### Work request
From the records below, give the number of lines that contain the string "none", without any other text.

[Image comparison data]
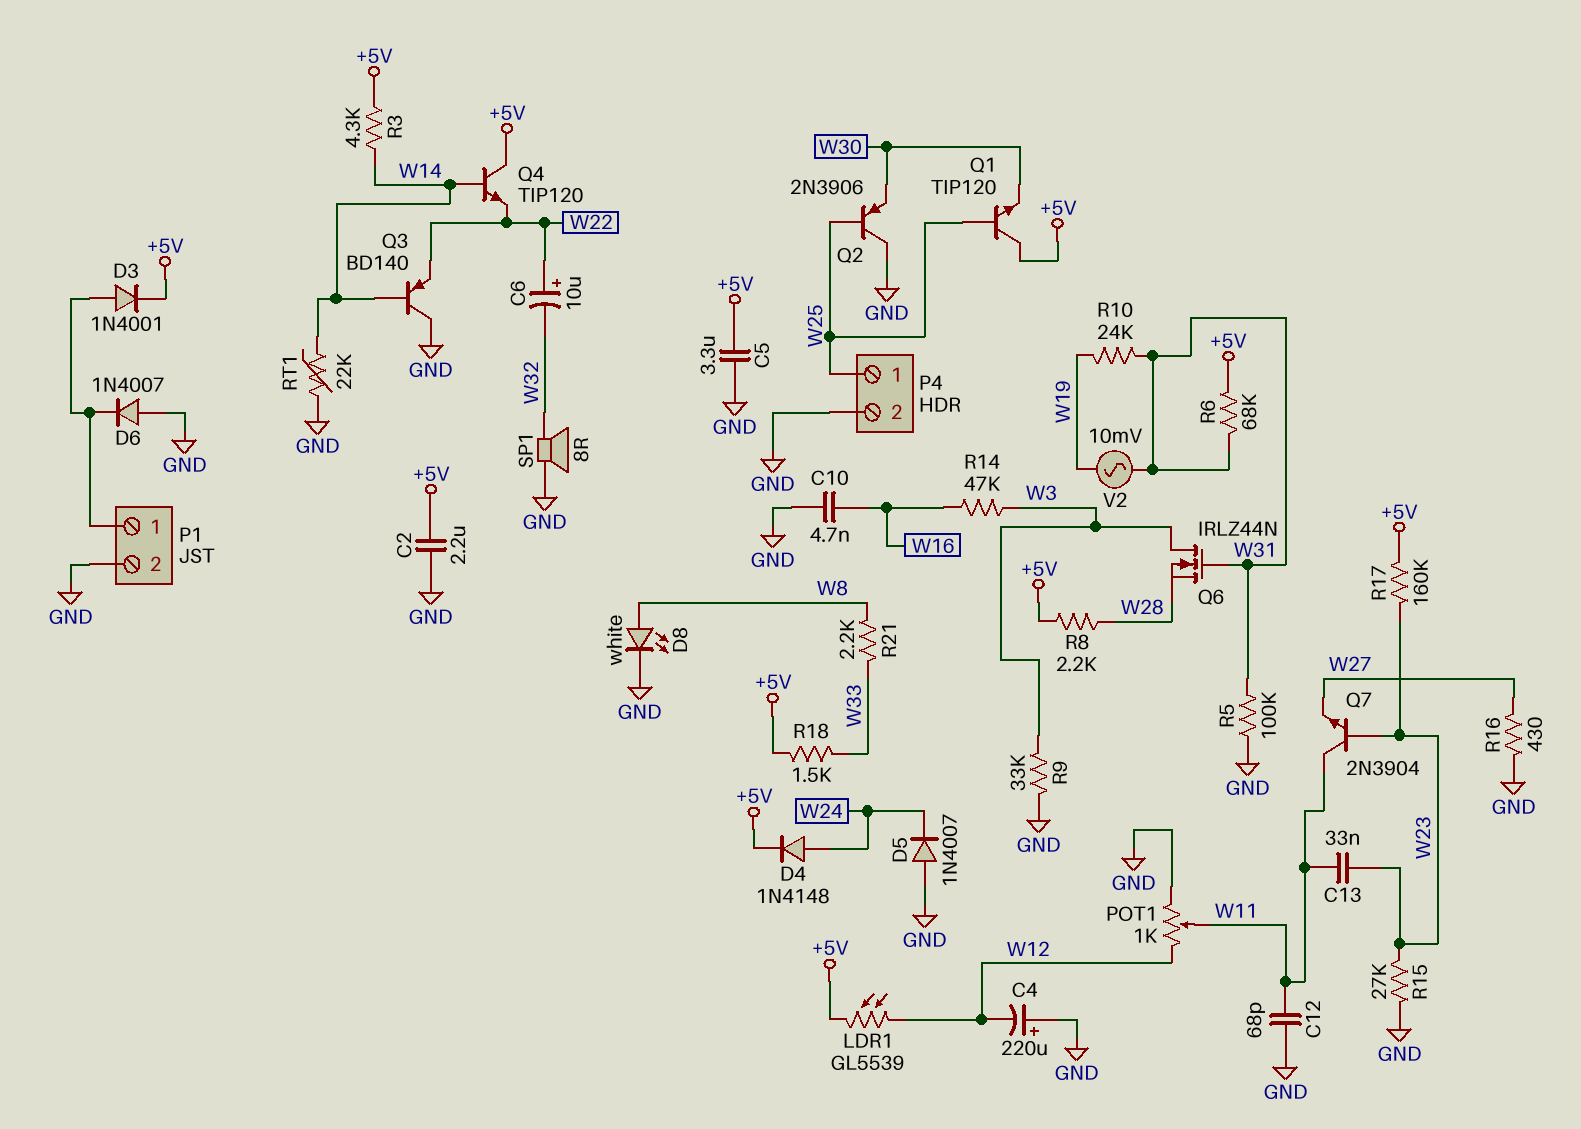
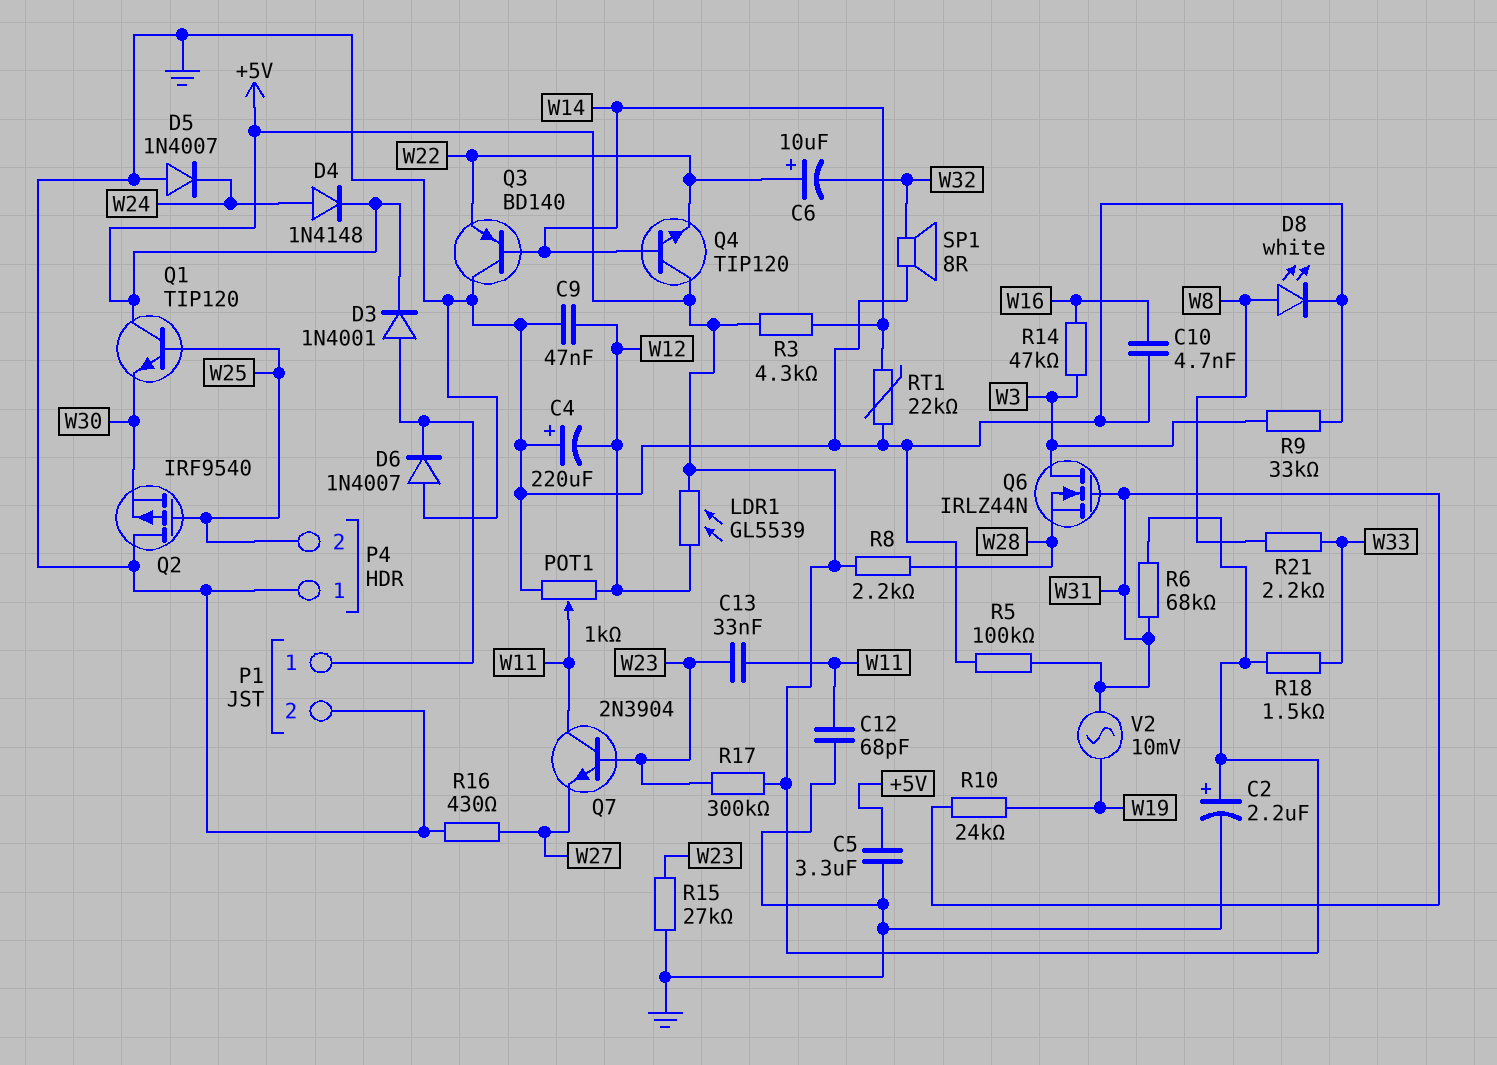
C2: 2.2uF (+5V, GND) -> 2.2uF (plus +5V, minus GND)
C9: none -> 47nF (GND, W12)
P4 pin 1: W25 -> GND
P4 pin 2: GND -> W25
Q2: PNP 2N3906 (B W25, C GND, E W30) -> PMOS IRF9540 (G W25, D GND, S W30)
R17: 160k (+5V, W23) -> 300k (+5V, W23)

==

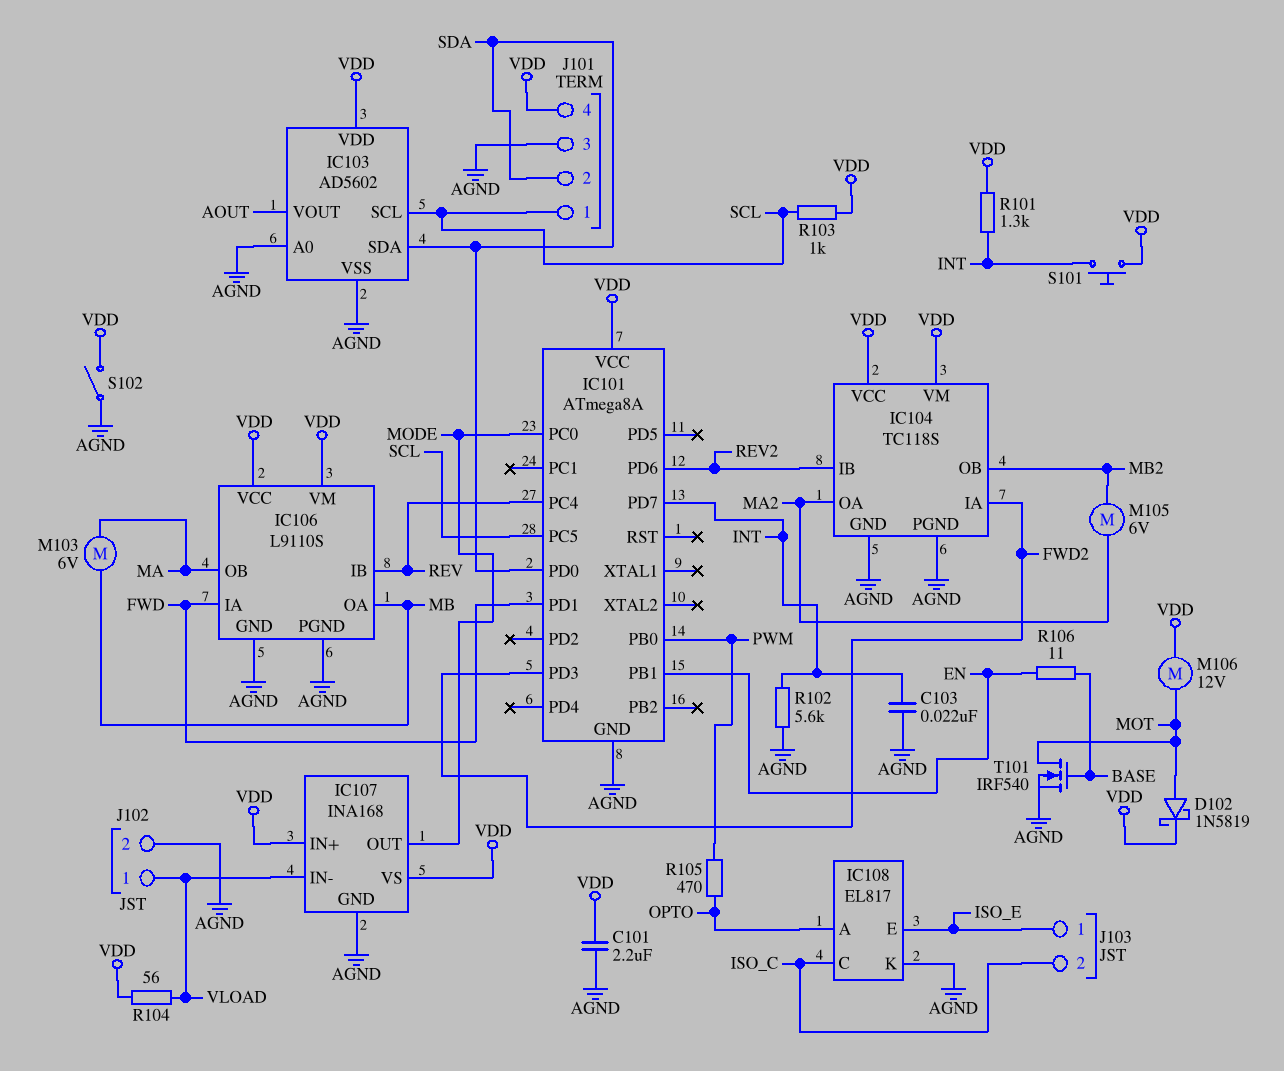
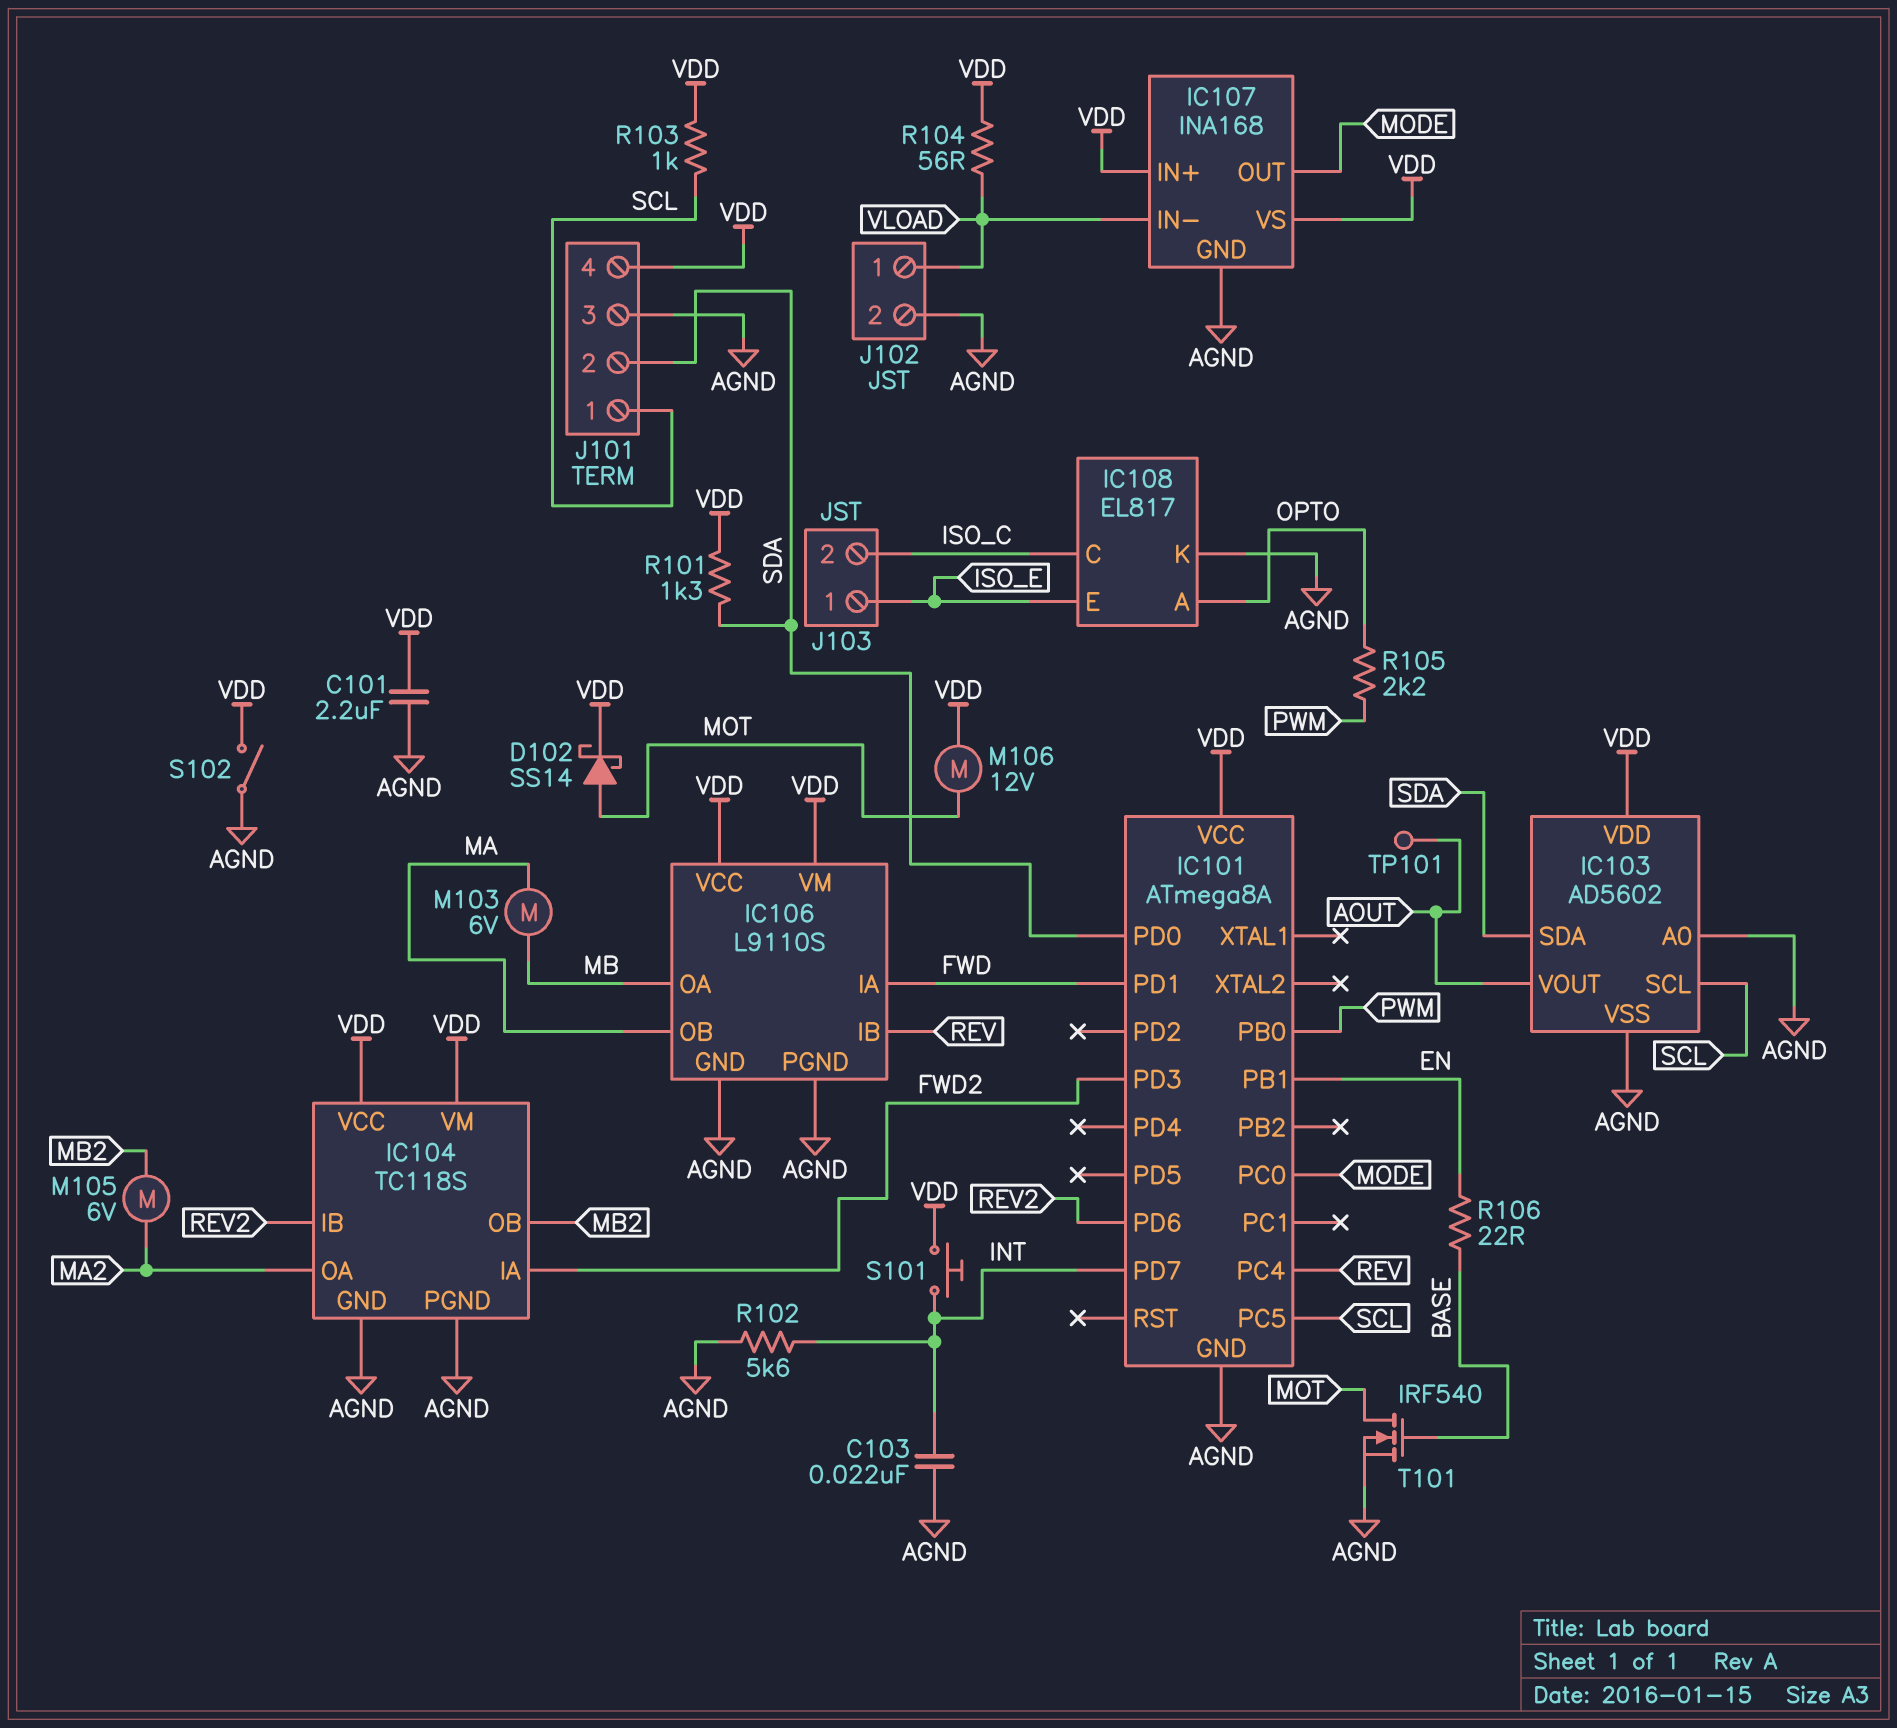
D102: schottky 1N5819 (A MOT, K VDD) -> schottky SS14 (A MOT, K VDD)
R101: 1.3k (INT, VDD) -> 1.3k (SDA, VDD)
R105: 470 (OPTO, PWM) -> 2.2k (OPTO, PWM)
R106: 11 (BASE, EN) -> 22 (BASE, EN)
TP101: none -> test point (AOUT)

### Solution to this task
2